* **WORK ORDER**: The stretch wanted below opens at the line containing "- op: missing" and closes at the line containing "in_first: [931, 369, 989, 425]". Please return it exactly, with no other lines.

___ RECORDS SUPPLIED ___

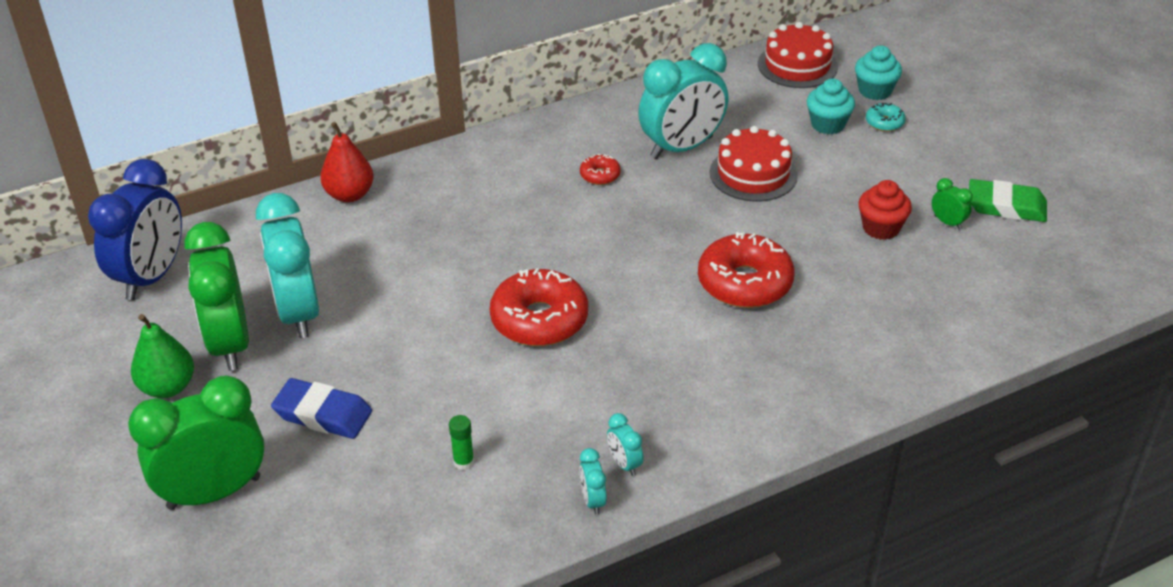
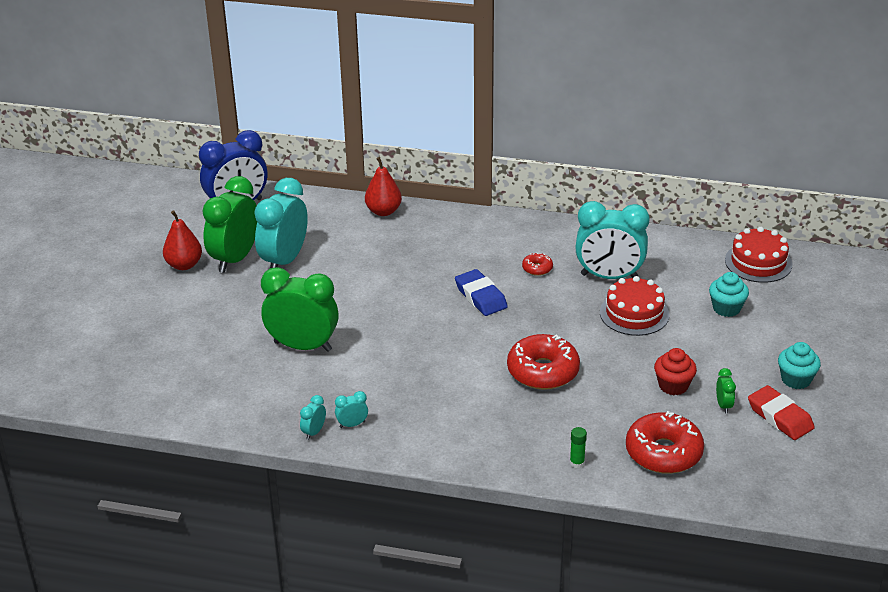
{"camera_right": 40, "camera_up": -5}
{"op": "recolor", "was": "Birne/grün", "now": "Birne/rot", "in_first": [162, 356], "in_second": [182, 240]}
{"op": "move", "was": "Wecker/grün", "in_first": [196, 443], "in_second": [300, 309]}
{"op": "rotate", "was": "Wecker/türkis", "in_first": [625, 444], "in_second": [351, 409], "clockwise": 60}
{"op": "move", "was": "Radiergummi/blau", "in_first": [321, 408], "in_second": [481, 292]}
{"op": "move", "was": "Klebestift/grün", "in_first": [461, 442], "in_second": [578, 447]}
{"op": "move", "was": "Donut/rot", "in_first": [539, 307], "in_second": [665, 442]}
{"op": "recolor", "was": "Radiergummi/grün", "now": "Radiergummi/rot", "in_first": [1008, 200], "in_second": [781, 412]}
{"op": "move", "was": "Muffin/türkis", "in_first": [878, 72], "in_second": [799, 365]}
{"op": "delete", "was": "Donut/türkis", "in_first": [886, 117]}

___
___ RECORDS SUPPLIED ___

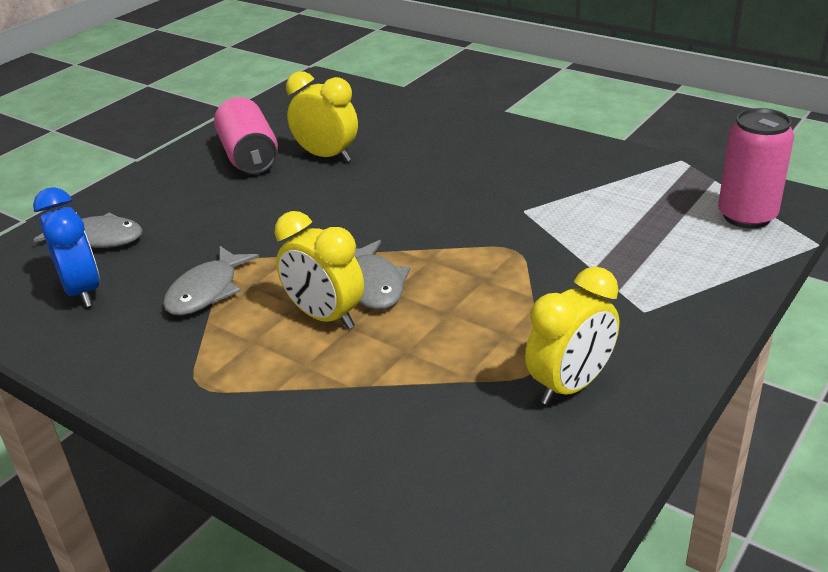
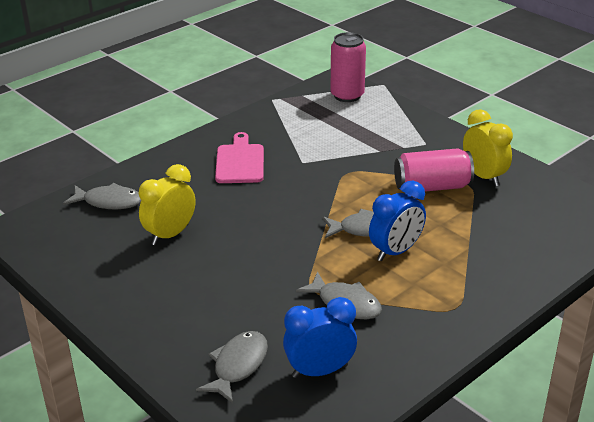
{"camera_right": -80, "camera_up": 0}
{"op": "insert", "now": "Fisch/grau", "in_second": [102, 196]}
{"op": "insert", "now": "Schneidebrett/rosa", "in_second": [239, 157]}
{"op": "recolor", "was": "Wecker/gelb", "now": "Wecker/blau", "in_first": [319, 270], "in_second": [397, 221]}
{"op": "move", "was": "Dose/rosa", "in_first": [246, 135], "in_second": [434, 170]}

___
___ RECORDS SUPPLIED ___

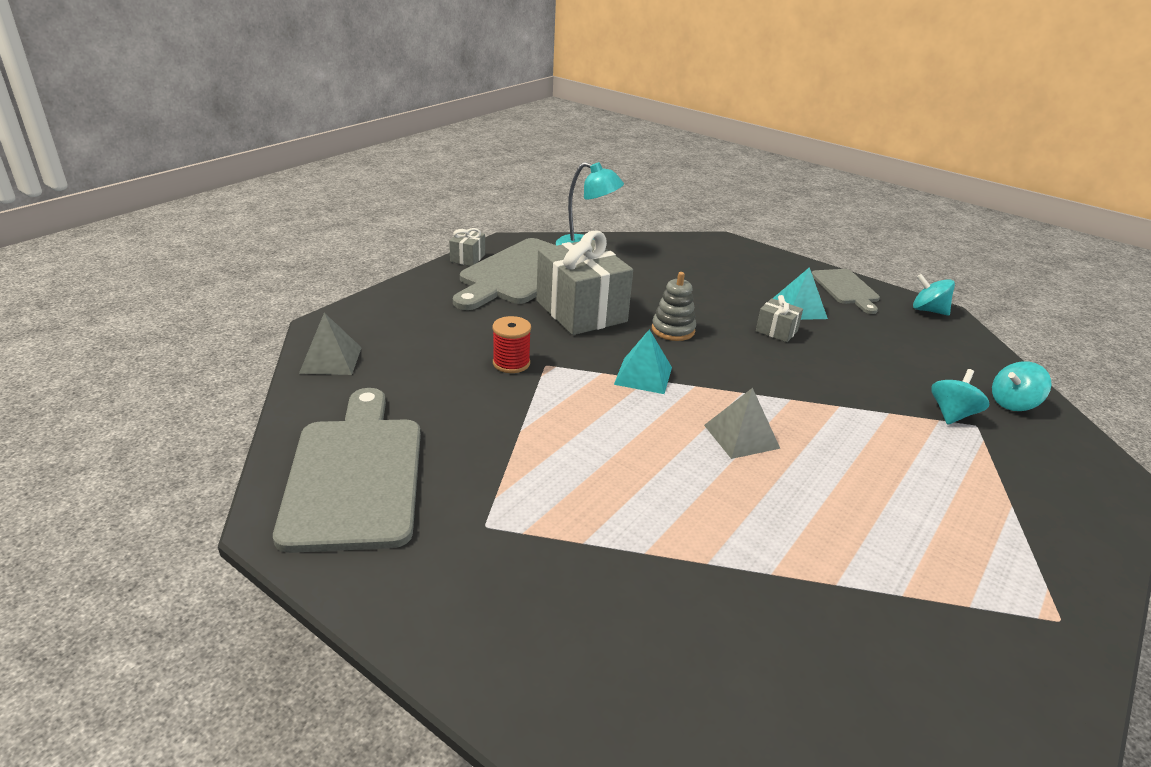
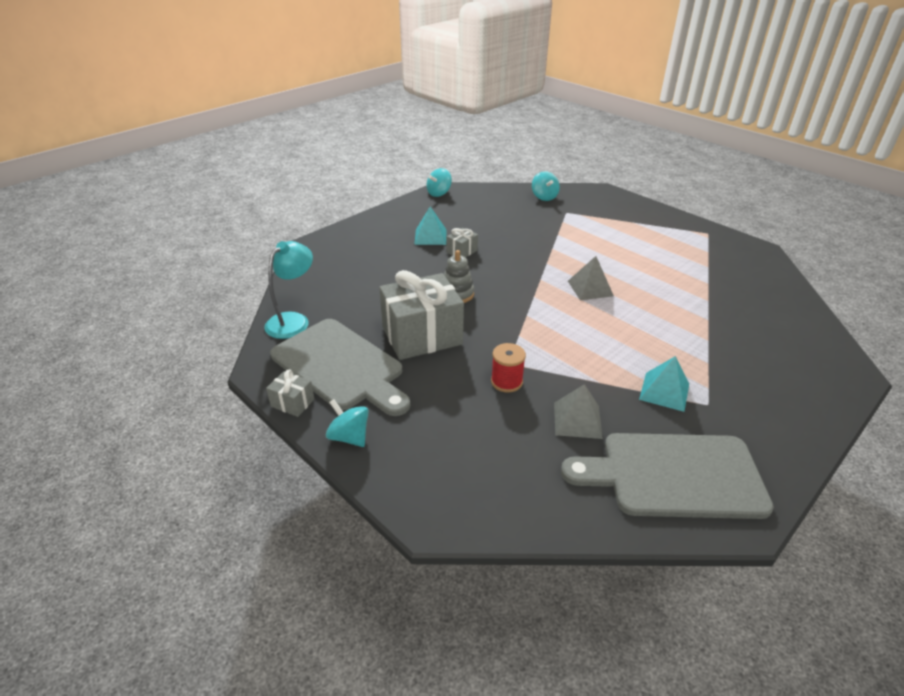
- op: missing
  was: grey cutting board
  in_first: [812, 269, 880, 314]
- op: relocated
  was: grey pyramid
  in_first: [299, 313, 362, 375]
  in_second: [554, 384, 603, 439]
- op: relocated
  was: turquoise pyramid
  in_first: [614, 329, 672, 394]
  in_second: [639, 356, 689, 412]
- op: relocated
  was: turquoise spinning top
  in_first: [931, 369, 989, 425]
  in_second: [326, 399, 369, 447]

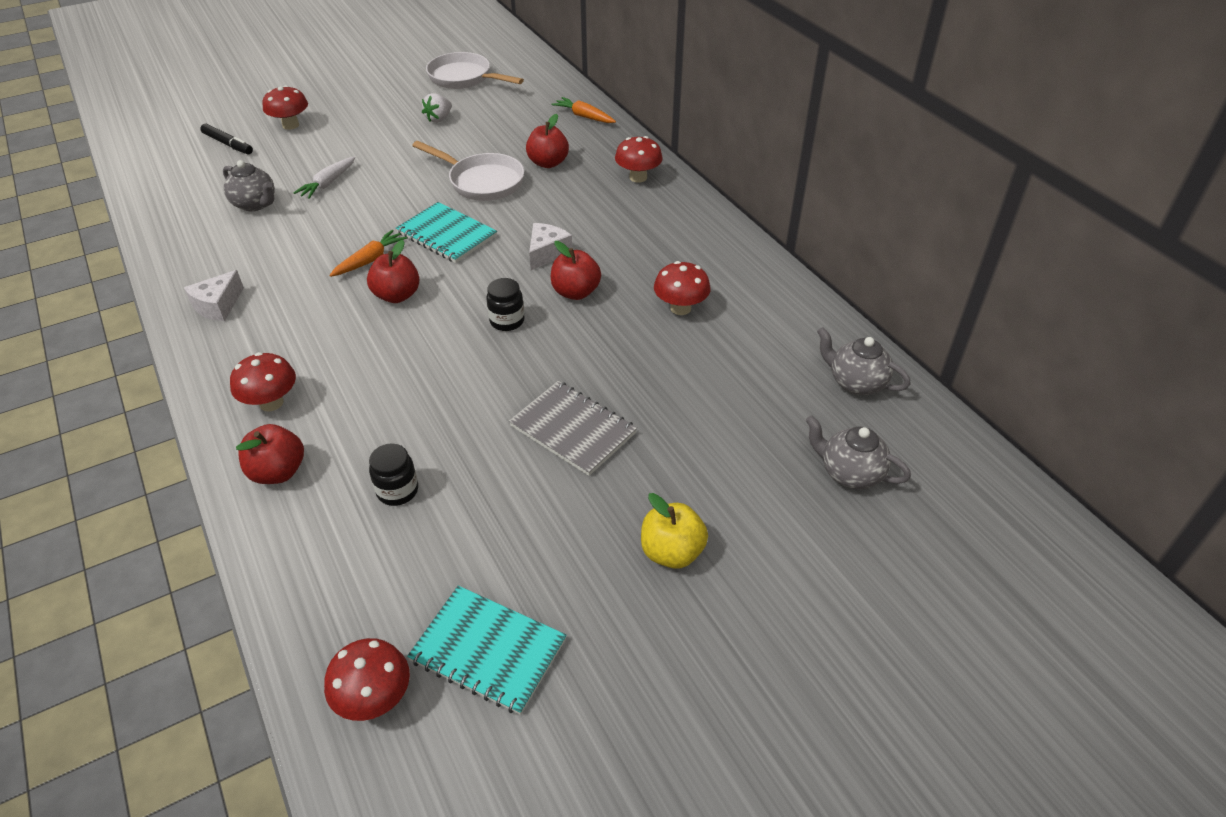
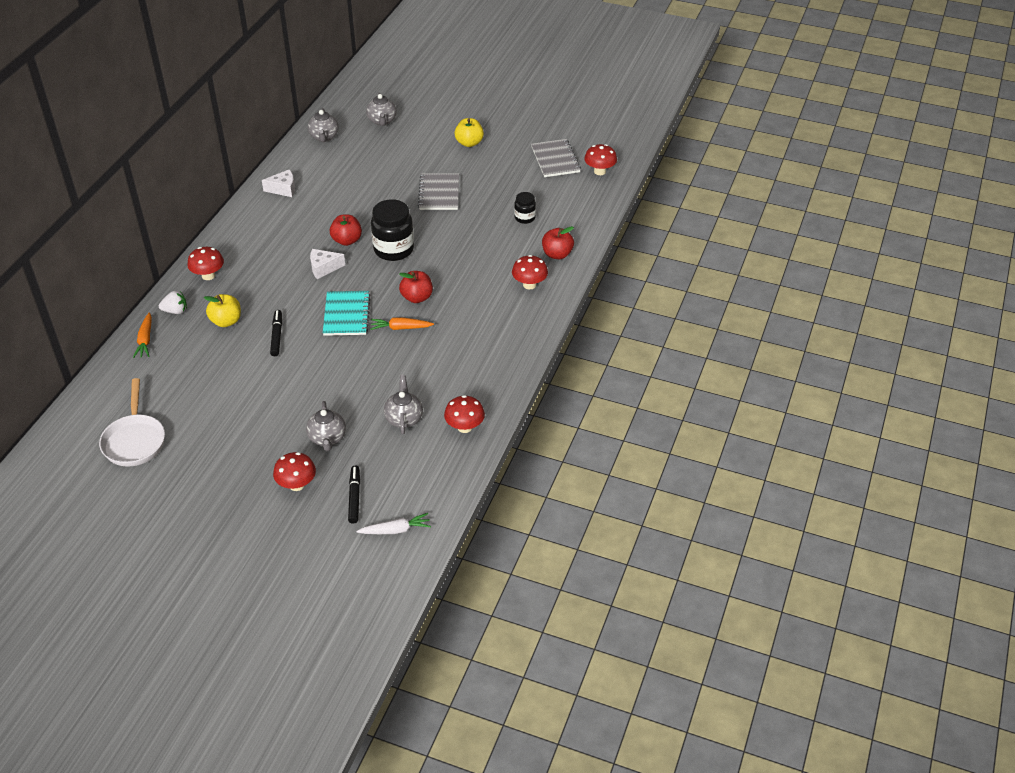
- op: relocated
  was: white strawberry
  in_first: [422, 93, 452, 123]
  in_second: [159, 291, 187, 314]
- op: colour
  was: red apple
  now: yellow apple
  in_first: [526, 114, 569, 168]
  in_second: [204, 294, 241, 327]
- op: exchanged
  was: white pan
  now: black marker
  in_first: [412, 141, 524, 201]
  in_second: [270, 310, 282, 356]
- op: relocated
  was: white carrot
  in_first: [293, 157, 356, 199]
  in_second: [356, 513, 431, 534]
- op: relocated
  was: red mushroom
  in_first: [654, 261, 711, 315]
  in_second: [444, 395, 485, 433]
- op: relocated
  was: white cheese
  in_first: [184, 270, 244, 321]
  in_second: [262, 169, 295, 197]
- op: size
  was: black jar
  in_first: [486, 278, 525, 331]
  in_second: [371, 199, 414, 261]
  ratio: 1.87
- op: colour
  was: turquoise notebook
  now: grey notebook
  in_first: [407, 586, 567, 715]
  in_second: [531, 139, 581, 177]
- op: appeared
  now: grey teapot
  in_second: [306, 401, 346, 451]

___

* **SOLUTION TO THIS TASK**:
- op: missing
  was: grey cutting board
  in_first: [812, 269, 880, 314]
- op: relocated
  was: grey pyramid
  in_first: [299, 313, 362, 375]
  in_second: [554, 384, 603, 439]
- op: relocated
  was: turquoise pyramid
  in_first: [614, 329, 672, 394]
  in_second: [639, 356, 689, 412]
- op: relocated
  was: turquoise spinning top
  in_first: [931, 369, 989, 425]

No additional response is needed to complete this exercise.